**WRITTEN TASK:**
Copy the data word for word, starting at its very first line and stopping after the line that contains "That is True.".
-=-=-
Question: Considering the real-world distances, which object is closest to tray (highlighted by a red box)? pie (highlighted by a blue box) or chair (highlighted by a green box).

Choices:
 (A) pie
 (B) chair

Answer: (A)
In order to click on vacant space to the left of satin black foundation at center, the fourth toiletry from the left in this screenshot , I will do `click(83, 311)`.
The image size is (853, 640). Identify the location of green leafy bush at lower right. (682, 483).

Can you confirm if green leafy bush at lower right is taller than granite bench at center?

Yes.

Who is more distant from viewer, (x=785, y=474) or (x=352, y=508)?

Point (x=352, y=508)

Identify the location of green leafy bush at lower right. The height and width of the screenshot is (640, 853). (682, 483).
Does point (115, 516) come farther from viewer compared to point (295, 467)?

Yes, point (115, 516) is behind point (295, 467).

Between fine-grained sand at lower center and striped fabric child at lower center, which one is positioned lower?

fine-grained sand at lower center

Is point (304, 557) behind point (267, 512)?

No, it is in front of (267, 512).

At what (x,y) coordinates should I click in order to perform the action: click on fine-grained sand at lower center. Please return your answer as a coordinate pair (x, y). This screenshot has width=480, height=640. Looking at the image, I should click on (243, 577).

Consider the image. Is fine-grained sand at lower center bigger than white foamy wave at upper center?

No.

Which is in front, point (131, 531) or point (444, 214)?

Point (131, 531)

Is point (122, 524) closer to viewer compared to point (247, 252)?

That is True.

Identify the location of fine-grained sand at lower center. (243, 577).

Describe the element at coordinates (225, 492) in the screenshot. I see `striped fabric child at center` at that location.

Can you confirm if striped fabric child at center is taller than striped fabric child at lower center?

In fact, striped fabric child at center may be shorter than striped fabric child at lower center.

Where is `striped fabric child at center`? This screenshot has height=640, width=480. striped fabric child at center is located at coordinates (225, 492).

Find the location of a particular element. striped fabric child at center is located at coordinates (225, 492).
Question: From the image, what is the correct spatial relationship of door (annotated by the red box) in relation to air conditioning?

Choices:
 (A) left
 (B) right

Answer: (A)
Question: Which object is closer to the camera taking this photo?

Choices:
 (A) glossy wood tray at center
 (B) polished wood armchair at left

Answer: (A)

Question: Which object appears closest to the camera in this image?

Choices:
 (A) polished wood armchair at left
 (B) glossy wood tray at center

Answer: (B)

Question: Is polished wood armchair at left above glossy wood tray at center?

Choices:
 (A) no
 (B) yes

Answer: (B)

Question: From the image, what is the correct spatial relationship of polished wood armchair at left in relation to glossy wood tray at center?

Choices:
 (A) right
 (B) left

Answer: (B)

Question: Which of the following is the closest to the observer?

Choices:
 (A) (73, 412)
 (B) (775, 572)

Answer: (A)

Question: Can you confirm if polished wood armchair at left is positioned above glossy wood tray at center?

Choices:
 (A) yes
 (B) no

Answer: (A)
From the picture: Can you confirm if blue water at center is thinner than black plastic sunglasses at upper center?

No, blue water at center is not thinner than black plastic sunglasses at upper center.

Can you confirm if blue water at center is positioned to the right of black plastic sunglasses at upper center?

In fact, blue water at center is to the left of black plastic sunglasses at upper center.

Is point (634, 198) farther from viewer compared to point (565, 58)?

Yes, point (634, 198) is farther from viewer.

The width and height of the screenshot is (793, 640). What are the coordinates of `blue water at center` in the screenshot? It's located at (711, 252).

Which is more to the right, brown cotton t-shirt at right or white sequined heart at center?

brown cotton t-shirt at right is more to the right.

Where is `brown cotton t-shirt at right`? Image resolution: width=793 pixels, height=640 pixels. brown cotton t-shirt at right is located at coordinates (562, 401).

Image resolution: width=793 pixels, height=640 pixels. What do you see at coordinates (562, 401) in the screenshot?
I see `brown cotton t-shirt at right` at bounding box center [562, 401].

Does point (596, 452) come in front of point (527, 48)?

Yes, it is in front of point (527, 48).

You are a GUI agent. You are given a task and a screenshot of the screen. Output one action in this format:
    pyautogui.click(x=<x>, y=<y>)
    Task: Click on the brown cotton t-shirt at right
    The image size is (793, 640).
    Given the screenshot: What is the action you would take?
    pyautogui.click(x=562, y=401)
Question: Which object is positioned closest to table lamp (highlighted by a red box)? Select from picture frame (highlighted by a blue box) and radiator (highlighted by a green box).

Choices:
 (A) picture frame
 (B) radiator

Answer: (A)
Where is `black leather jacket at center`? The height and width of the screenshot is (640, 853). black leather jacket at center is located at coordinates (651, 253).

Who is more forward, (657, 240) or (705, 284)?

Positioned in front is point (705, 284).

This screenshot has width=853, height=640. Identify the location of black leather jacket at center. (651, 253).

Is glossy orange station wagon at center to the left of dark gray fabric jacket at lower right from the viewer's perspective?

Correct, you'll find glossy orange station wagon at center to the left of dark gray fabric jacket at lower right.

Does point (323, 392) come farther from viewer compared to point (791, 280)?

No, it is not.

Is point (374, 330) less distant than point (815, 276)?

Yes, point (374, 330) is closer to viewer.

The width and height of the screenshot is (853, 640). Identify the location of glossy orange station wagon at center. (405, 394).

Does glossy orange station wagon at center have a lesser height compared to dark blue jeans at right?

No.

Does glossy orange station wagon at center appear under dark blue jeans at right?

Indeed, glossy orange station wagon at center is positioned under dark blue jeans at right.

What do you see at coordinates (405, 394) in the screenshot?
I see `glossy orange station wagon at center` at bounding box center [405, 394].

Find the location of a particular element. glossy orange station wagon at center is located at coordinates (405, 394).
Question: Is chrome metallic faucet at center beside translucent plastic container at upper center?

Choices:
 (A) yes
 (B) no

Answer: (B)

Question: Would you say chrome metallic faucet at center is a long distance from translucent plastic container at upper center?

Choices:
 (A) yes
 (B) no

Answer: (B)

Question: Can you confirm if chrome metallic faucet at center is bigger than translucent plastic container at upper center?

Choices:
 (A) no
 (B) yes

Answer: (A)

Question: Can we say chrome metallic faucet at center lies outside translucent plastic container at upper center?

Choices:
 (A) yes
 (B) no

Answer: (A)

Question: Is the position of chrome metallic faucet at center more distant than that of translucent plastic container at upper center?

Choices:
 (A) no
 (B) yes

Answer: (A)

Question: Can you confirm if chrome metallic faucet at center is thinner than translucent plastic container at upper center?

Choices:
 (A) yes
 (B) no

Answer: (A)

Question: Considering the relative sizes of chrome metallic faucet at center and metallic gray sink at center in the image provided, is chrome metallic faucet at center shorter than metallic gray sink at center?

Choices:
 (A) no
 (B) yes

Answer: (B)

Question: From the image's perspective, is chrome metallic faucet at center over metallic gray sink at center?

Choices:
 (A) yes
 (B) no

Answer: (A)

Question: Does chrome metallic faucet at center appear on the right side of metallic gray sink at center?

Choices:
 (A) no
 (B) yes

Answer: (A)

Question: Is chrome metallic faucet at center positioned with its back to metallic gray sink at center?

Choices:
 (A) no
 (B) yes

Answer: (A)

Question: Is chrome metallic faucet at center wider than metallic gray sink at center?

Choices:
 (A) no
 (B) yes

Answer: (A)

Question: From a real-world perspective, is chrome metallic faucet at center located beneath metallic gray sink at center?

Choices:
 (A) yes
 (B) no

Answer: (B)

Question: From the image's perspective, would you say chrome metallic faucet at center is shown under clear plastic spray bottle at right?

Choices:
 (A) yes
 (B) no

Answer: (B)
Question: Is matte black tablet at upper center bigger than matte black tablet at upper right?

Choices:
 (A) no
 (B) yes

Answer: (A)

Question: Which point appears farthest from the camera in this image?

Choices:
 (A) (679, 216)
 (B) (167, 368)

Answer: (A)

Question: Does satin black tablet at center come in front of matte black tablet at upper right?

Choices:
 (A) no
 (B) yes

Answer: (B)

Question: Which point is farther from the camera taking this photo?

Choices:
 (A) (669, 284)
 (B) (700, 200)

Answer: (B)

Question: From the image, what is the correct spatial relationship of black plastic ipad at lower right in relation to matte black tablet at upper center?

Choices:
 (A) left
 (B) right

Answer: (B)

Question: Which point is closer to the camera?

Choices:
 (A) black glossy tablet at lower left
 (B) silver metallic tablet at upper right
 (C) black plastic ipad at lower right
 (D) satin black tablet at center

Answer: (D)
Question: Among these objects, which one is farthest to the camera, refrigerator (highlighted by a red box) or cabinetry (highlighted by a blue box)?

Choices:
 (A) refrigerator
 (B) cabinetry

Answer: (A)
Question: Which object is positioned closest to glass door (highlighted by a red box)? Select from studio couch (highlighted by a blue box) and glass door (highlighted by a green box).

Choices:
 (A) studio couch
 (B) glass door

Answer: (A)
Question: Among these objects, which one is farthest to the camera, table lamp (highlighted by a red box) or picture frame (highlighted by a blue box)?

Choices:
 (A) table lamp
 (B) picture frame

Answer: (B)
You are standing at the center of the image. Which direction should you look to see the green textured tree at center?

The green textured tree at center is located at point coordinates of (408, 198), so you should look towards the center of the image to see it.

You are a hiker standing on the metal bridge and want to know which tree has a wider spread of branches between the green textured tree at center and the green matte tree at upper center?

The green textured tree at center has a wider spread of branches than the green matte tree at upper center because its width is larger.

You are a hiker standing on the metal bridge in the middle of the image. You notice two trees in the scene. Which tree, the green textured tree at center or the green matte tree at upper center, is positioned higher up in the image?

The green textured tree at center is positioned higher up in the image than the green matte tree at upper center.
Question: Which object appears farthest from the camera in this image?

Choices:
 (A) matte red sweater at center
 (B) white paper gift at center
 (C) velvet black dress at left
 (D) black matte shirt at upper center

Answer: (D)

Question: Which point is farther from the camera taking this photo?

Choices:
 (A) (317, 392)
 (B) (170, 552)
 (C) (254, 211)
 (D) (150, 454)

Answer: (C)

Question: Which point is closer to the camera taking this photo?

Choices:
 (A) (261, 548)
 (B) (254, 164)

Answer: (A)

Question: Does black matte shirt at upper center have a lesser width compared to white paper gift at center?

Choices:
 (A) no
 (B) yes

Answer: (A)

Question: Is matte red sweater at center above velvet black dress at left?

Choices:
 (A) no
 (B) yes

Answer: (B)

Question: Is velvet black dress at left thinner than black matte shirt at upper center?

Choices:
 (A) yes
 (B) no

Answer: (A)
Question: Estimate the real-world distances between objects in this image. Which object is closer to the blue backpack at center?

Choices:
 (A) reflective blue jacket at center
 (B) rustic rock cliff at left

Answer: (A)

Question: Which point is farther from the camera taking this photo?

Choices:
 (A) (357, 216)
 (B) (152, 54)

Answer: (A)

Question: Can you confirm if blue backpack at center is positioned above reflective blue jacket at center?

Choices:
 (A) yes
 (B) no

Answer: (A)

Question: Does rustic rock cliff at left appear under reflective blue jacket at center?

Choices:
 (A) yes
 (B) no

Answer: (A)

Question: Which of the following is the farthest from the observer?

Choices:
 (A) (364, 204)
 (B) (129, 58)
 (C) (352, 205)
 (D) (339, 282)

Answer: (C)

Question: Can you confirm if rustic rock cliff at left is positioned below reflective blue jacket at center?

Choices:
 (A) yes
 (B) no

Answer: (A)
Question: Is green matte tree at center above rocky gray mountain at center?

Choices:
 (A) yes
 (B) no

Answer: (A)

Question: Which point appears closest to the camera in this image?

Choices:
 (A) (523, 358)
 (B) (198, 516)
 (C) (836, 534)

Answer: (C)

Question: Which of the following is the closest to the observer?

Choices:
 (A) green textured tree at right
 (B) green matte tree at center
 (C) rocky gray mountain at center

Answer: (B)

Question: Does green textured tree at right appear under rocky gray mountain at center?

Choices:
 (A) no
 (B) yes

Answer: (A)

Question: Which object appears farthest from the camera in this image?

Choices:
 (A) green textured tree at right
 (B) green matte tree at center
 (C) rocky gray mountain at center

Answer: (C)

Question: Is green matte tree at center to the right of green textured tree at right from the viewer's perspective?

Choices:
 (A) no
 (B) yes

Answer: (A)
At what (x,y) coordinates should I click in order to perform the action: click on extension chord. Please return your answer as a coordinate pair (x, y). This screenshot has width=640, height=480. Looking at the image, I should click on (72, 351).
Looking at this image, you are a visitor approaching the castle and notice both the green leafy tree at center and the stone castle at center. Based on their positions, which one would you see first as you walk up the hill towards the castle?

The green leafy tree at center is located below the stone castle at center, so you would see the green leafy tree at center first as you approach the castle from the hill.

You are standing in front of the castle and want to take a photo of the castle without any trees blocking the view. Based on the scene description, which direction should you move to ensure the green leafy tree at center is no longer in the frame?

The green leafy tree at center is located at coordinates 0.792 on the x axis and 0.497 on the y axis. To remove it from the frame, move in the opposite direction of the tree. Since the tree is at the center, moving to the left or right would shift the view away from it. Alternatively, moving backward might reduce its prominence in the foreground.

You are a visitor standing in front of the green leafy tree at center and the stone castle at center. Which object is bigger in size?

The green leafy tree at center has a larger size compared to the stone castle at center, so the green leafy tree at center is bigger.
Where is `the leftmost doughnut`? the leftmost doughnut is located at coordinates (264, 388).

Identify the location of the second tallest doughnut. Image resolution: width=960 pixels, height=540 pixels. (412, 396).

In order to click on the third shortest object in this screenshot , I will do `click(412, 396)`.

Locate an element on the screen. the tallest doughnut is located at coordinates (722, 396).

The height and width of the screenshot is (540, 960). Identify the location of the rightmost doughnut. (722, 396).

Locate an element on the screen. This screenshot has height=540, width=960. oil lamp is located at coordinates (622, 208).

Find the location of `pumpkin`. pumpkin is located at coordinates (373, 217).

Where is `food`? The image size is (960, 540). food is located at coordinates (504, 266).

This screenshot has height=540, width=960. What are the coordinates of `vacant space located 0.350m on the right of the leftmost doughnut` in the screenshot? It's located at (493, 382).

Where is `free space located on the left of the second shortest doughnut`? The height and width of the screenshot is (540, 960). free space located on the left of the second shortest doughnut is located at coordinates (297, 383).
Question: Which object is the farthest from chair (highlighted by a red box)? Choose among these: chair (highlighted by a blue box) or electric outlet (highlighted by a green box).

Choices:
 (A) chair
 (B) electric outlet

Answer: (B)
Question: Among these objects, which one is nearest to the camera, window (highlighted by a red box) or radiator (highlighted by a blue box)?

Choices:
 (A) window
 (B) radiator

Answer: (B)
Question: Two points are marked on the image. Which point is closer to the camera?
-=-=-
**EXERCISE RESPONSE:**
Question: Considering the real-world distances, which object is closest to tray (highlighted by a red box)? pie (highlighted by a blue box) or chair (highlighted by a green box).

Choices:
 (A) pie
 (B) chair

Answer: (A)
In order to click on vacant space to the left of satin black foundation at center, the fourth toiletry from the left in this screenshot , I will do `click(83, 311)`.
The image size is (853, 640). Identify the location of green leafy bush at lower right. (682, 483).

Can you confirm if green leafy bush at lower right is taller than granite bench at center?

Yes.

Who is more distant from viewer, (x=785, y=474) or (x=352, y=508)?

Point (x=352, y=508)

Identify the location of green leafy bush at lower right. The height and width of the screenshot is (640, 853). (682, 483).
Does point (115, 516) come farther from viewer compared to point (295, 467)?

Yes, point (115, 516) is behind point (295, 467).

Between fine-grained sand at lower center and striped fabric child at lower center, which one is positioned lower?

fine-grained sand at lower center

Is point (304, 557) behind point (267, 512)?

No, it is in front of (267, 512).

At what (x,y) coordinates should I click in order to perform the action: click on fine-grained sand at lower center. Please return your answer as a coordinate pair (x, y). This screenshot has width=480, height=640. Looking at the image, I should click on (243, 577).

Consider the image. Is fine-grained sand at lower center bigger than white foamy wave at upper center?

No.

Which is in front, point (131, 531) or point (444, 214)?

Point (131, 531)

Is point (122, 524) closer to viewer compared to point (247, 252)?

That is True.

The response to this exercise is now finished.